AVAILABLE RECORDS Start Marker

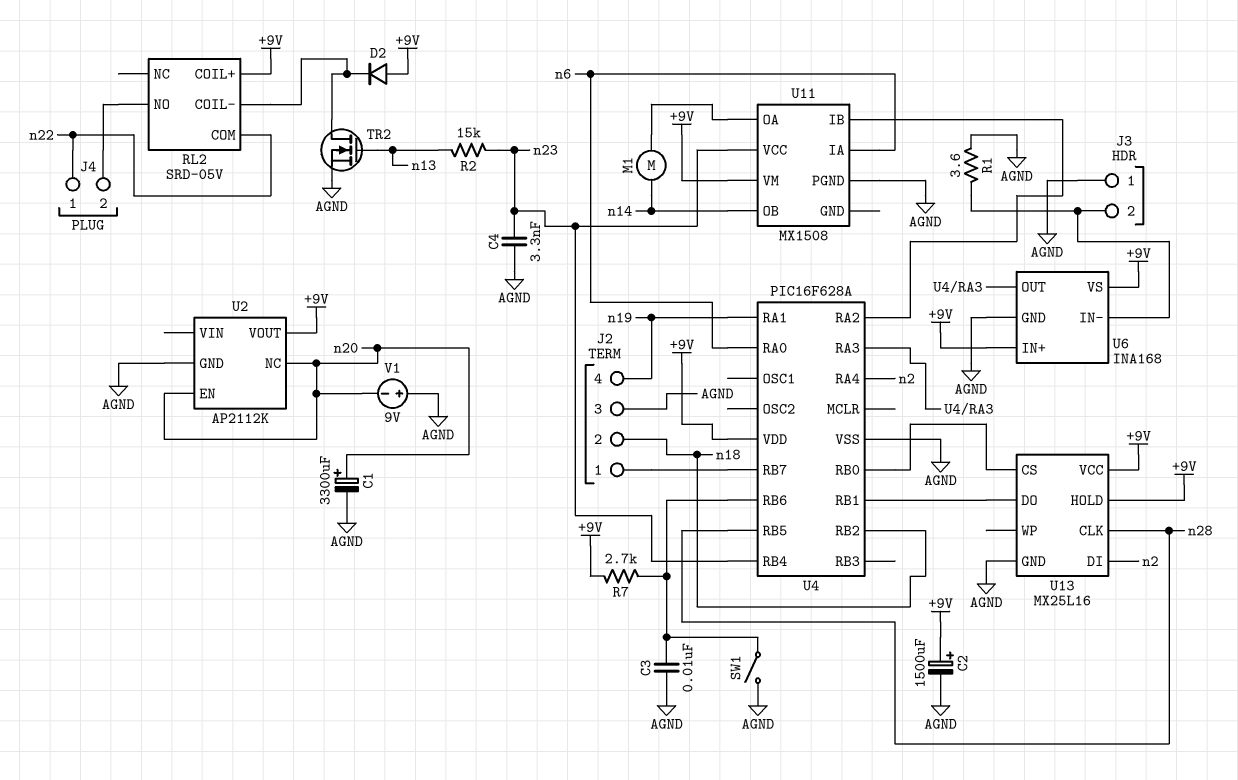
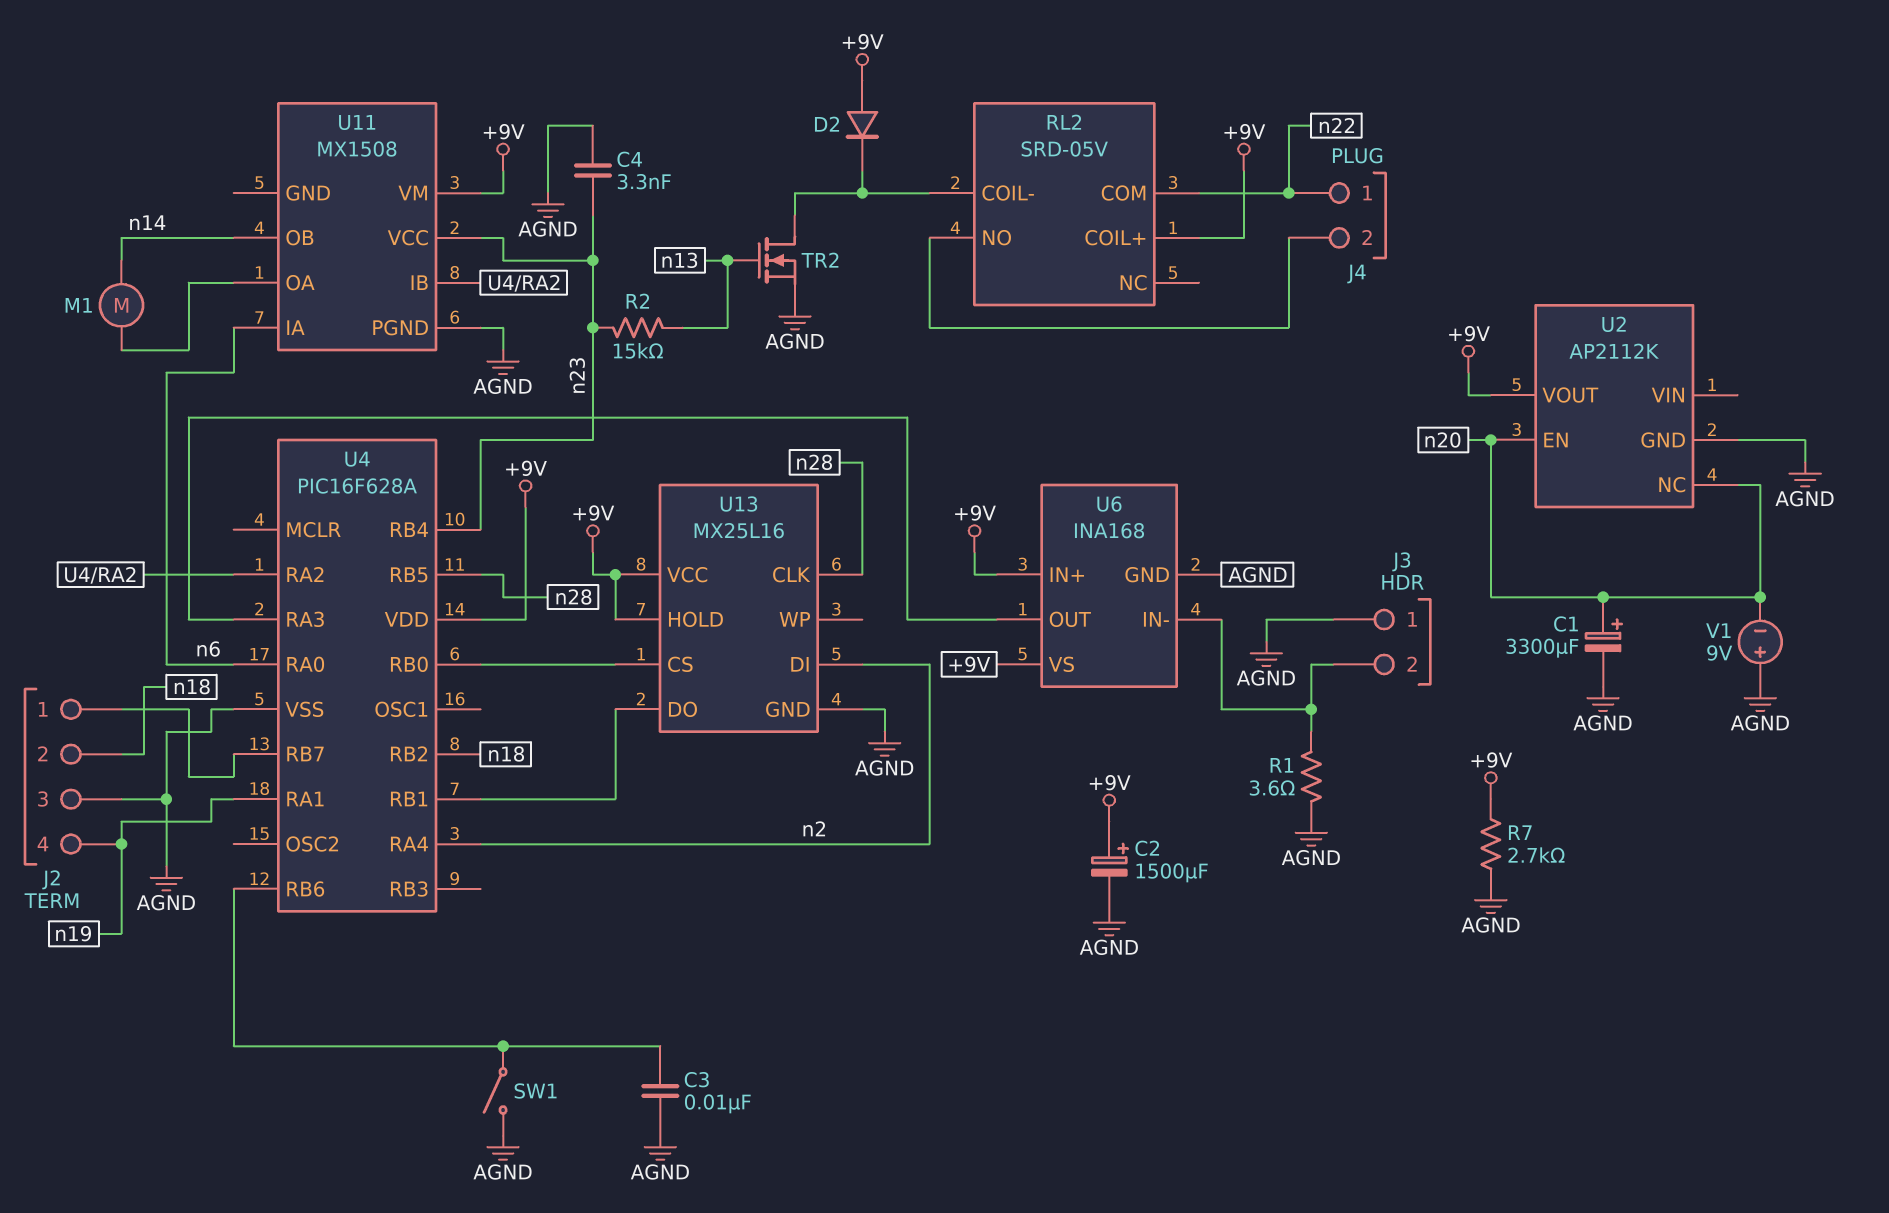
R7: 2.7k (+9V, U4/RB6) -> 2.7k (+9V, AGND)

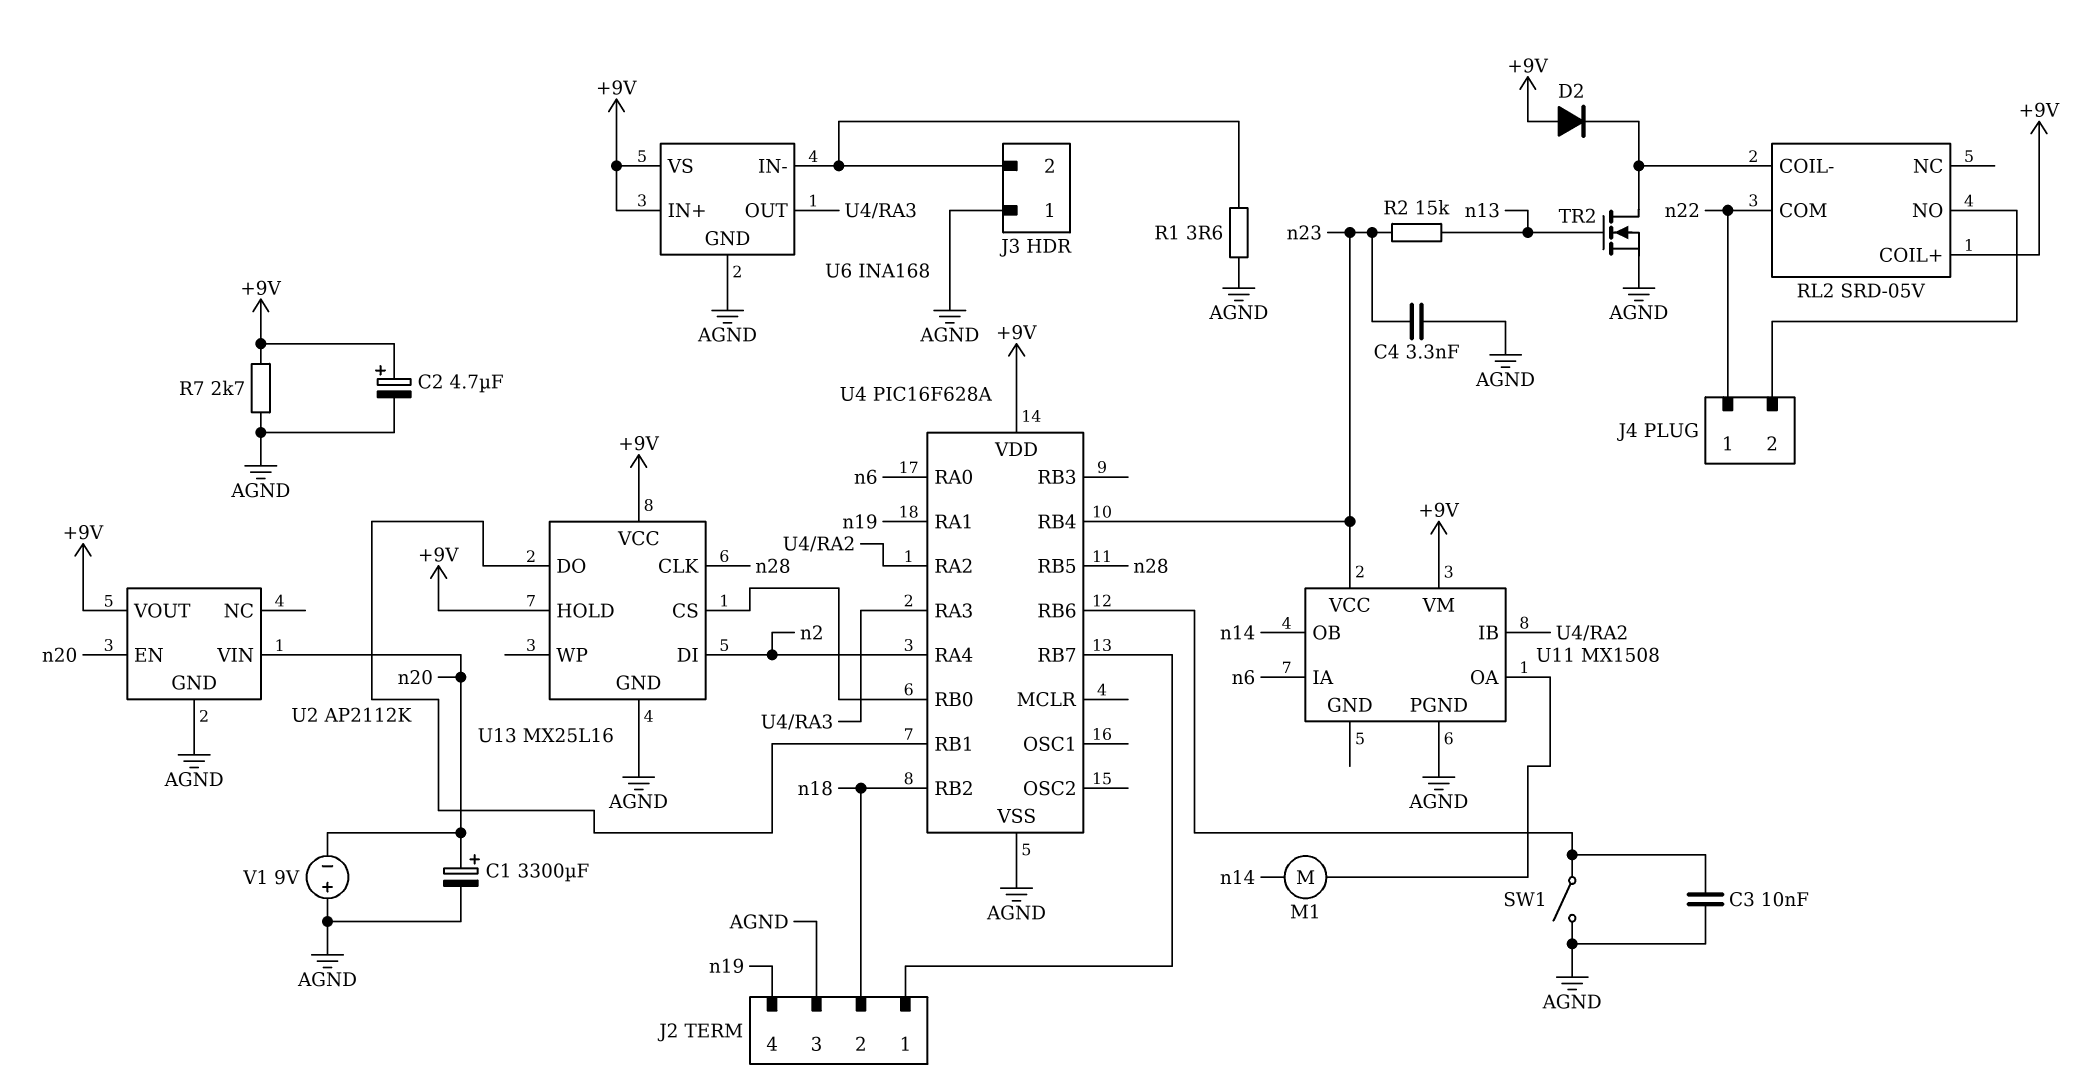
C2: 1500uF (plus +9V, minus AGND) -> 4.7uF (plus +9V, minus AGND)
U2 pin NC: n20 -> none
U2 pin VIN: none -> n20

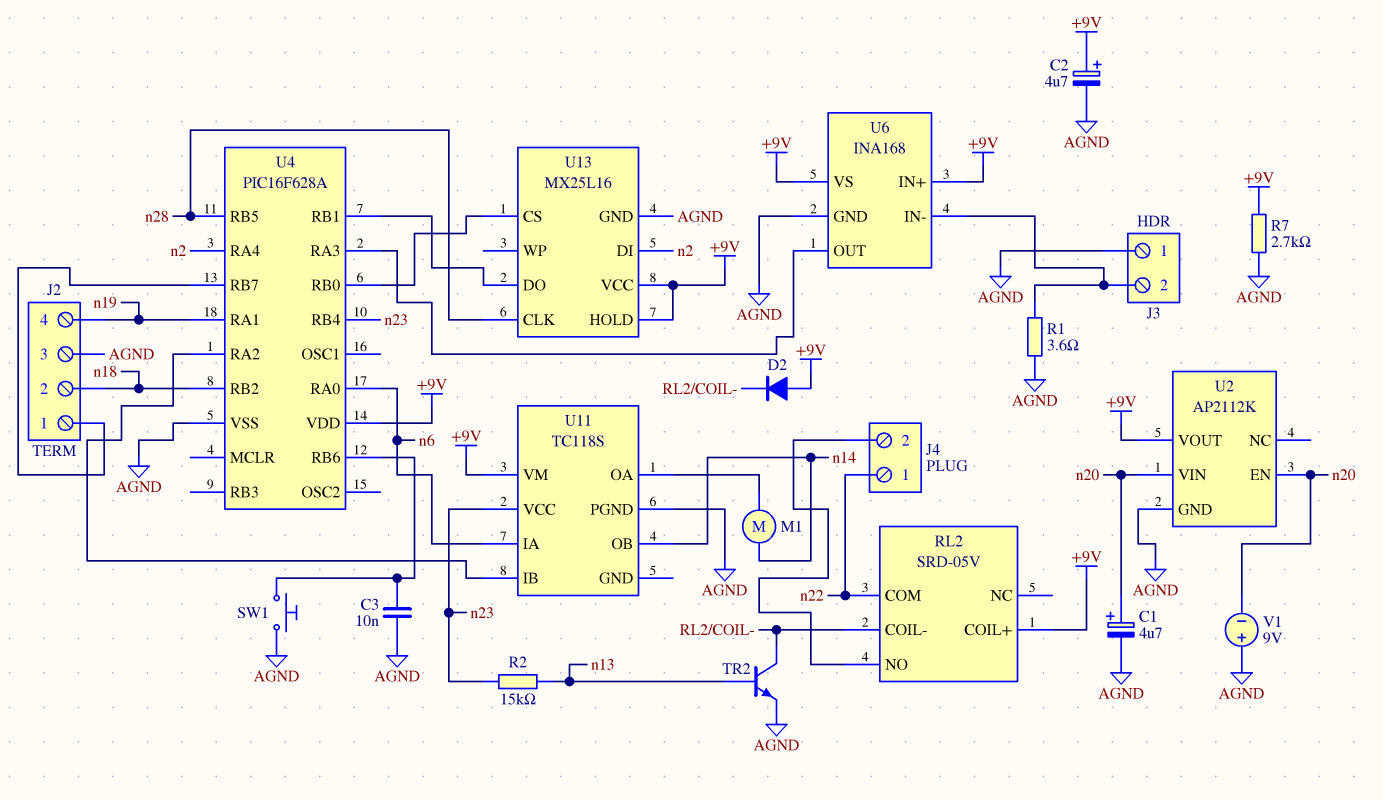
C1: 3300uF (plus n20, minus AGND) -> 4.7uF (plus n20, minus AGND)
C4: 3.3nF (AGND, n23) -> none
SW1: switch (AGND, U4/RB6) -> button (AGND, U4/RB6)
TR2: NMOS (G n13, D RL2/COIL-, S AGND) -> NPN (B n13, C RL2/COIL-, E AGND)
U11: MX1508 -> TC118S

AVAILABLE RECORDS End Marker

_PROMPT_
Print every line of the material above exactly as it reads, skipping the pictures.

_TASK OUTPUT_
R7: 2.7k (+9V, U4/RB6) -> 2.7k (+9V, AGND)

C2: 1500uF (plus +9V, minus AGND) -> 4.7uF (plus +9V, minus AGND)
U2 pin NC: n20 -> none
U2 pin VIN: none -> n20

C1: 3300uF (plus n20, minus AGND) -> 4.7uF (plus n20, minus AGND)
C4: 3.3nF (AGND, n23) -> none
SW1: switch (AGND, U4/RB6) -> button (AGND, U4/RB6)
TR2: NMOS (G n13, D RL2/COIL-, S AGND) -> NPN (B n13, C RL2/COIL-, E AGND)
U11: MX1508 -> TC118S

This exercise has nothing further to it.